== THE RECORDS ==

......

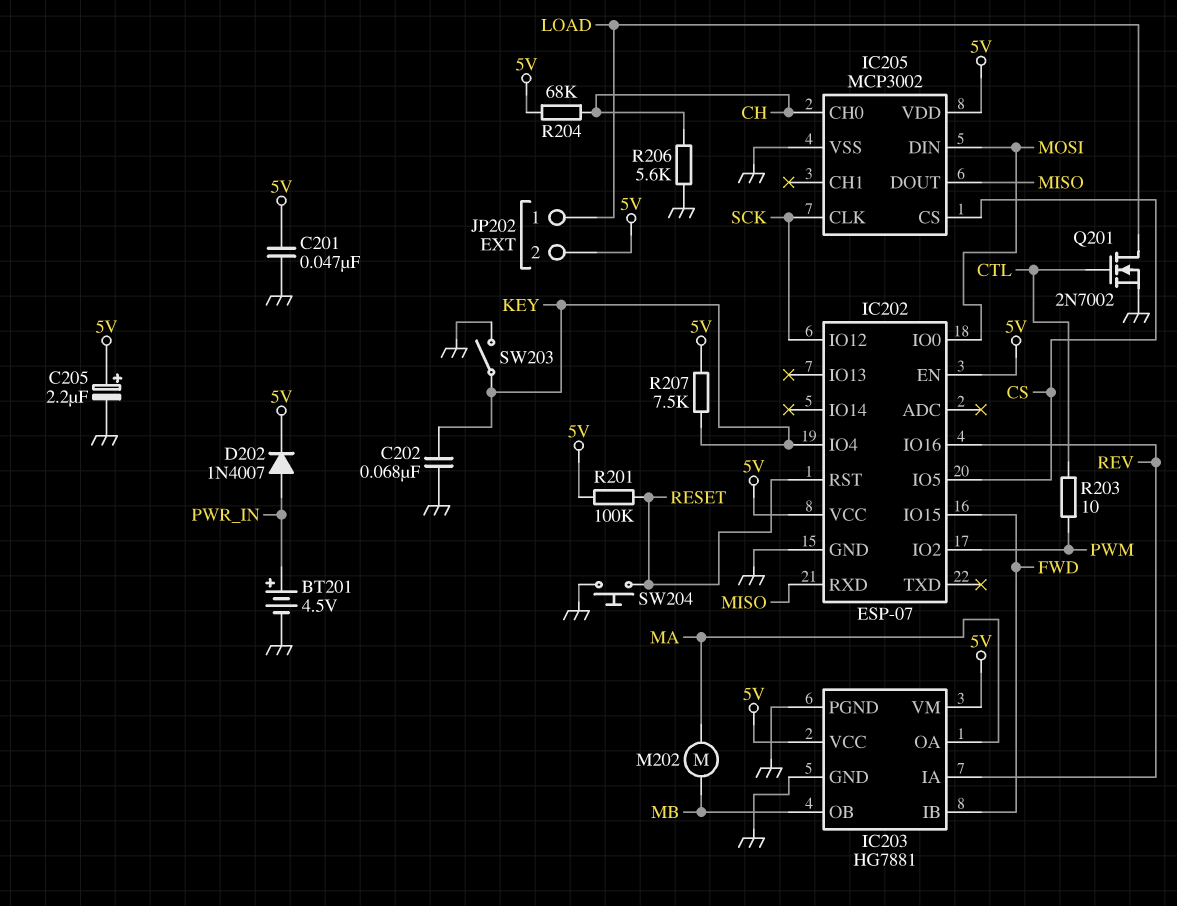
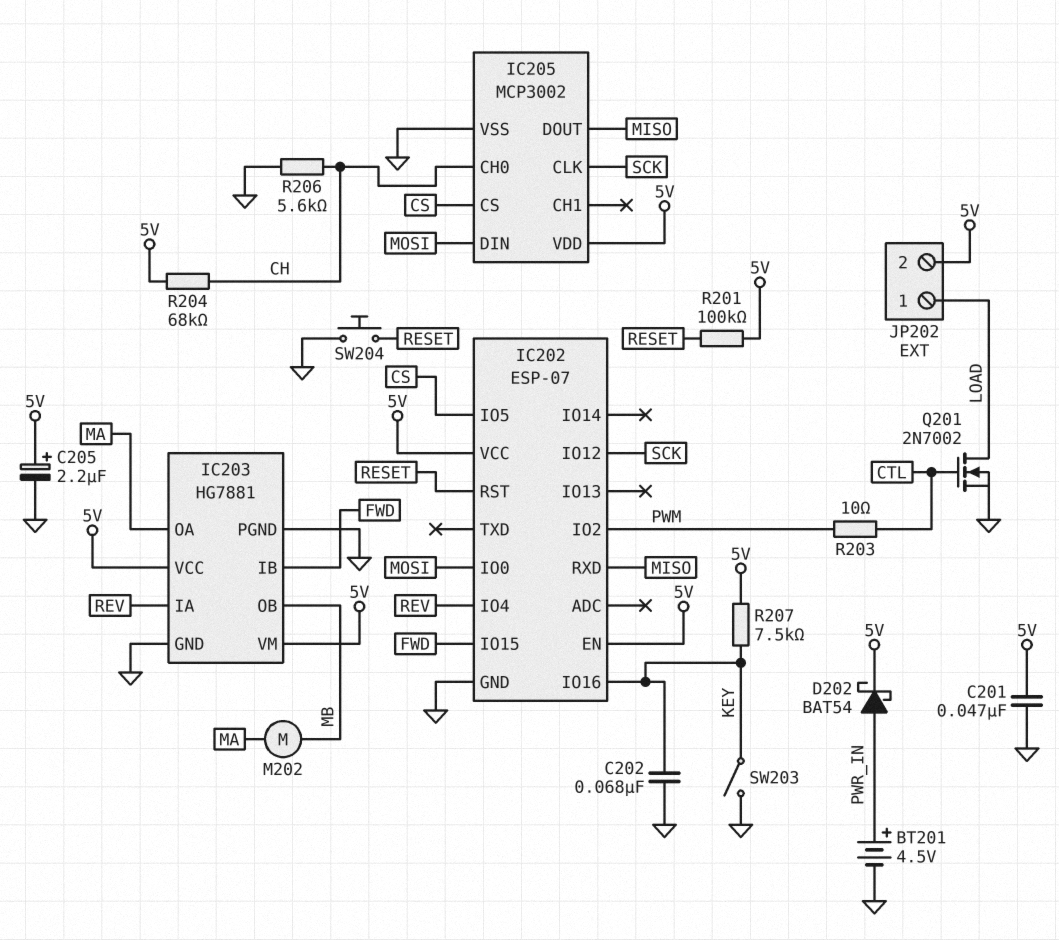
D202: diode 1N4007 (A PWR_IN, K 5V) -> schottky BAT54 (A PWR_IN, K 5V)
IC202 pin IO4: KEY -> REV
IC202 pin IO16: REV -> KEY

......

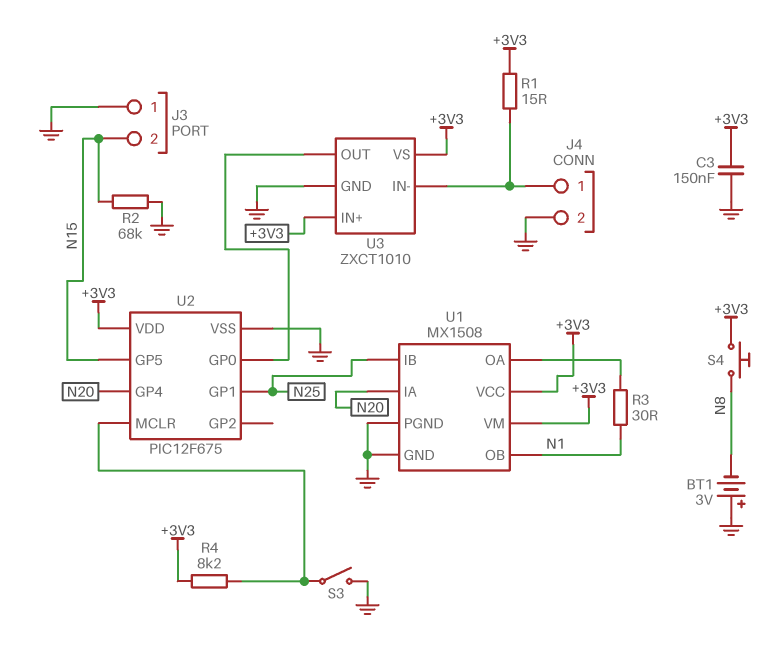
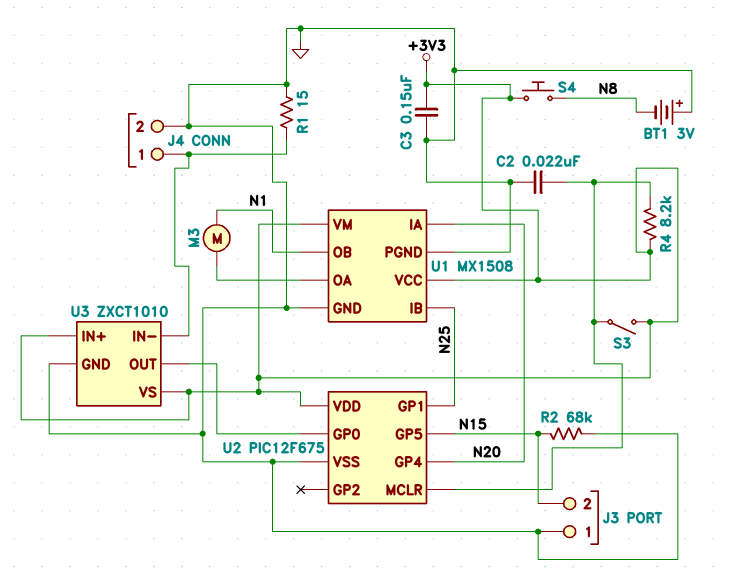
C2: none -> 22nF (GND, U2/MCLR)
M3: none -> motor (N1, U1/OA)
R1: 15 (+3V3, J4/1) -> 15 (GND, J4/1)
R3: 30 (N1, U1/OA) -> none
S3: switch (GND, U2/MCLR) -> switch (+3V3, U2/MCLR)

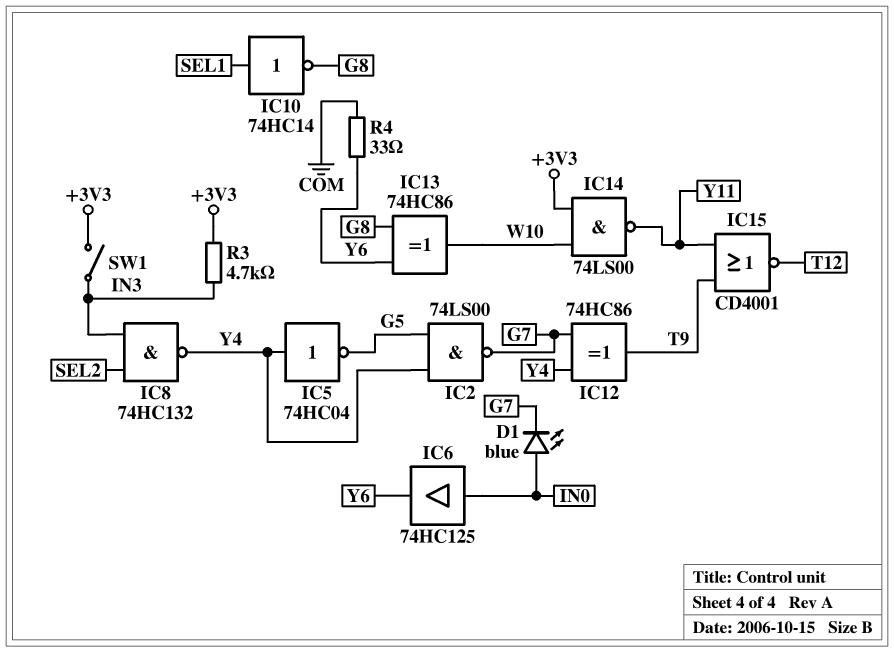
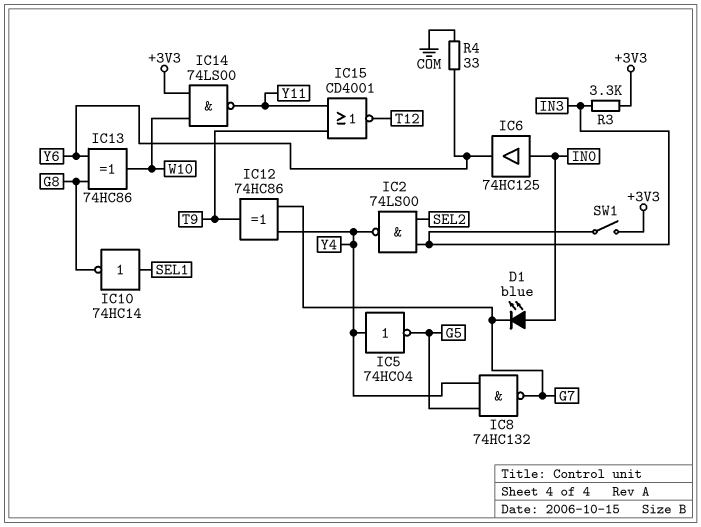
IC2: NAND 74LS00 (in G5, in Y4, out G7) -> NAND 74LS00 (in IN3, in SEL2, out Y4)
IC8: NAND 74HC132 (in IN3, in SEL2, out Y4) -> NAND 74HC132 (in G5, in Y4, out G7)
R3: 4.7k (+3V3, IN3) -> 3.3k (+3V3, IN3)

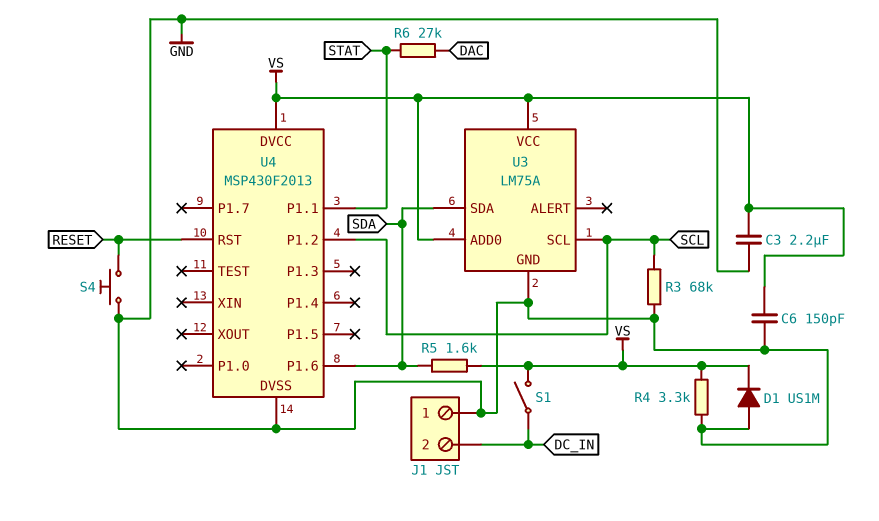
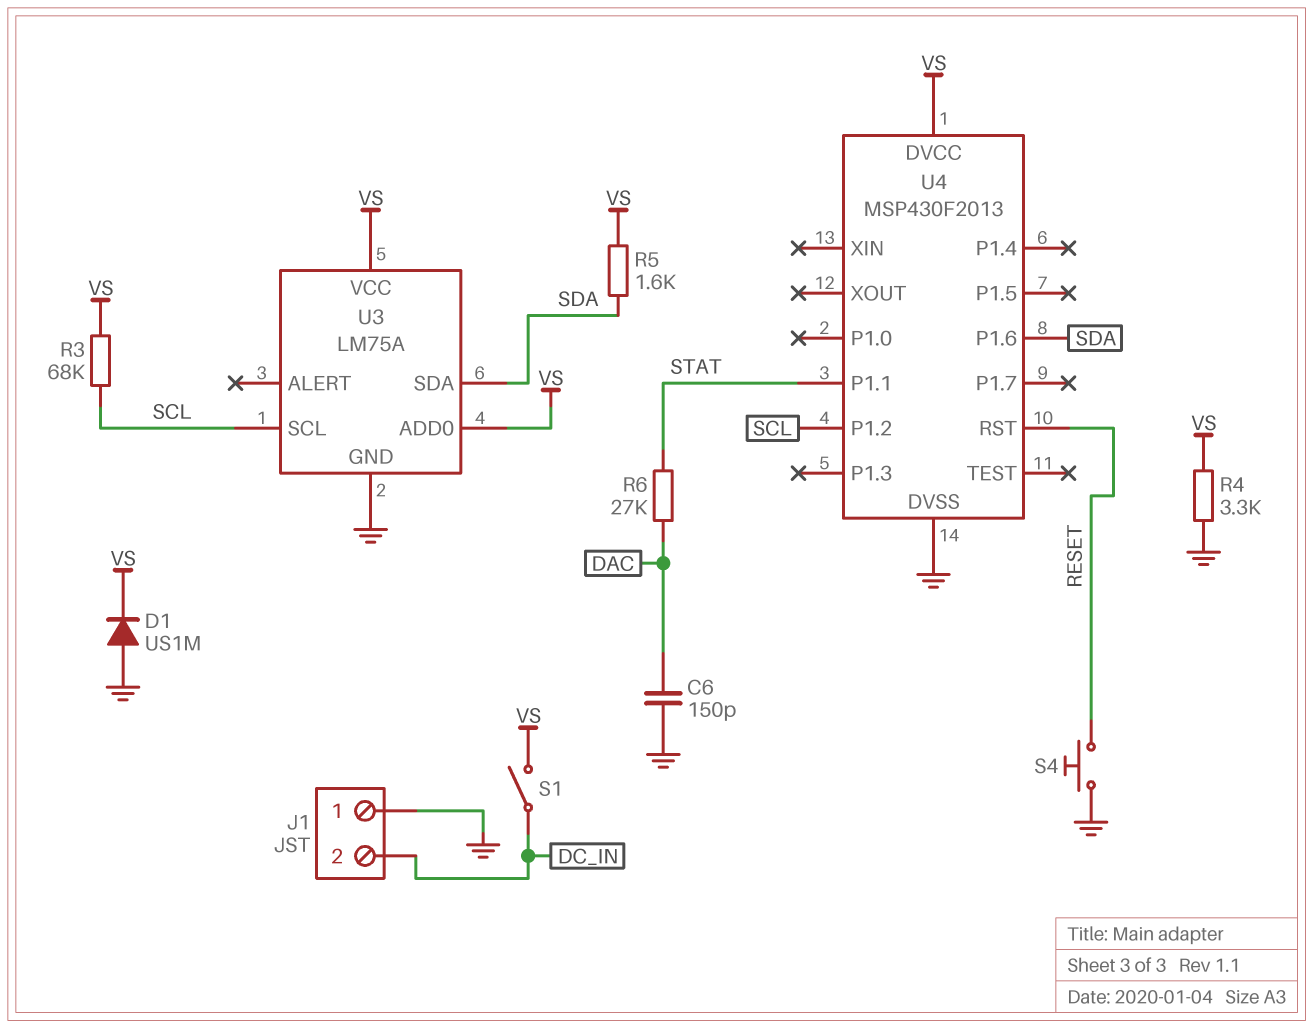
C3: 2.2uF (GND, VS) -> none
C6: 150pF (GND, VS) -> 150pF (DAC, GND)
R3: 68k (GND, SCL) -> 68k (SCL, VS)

......

== DIRECTIONS FOR THIS TASK ==
Find where the line with "C2: none -> 22nF (GND, U2/MCLR)" sits in the material above and where the line with "C3: 2.2uF (GND, VS) -> none" sits. Set down exactly the lines from the first to the second, both included and nothing else, without pictures.

== EXERCISE RESULT ==
C2: none -> 22nF (GND, U2/MCLR)
M3: none -> motor (N1, U1/OA)
R1: 15 (+3V3, J4/1) -> 15 (GND, J4/1)
R3: 30 (N1, U1/OA) -> none
S3: switch (GND, U2/MCLR) -> switch (+3V3, U2/MCLR)

IC2: NAND 74LS00 (in G5, in Y4, out G7) -> NAND 74LS00 (in IN3, in SEL2, out Y4)
IC8: NAND 74HC132 (in IN3, in SEL2, out Y4) -> NAND 74HC132 (in G5, in Y4, out G7)
R3: 4.7k (+3V3, IN3) -> 3.3k (+3V3, IN3)

C3: 2.2uF (GND, VS) -> none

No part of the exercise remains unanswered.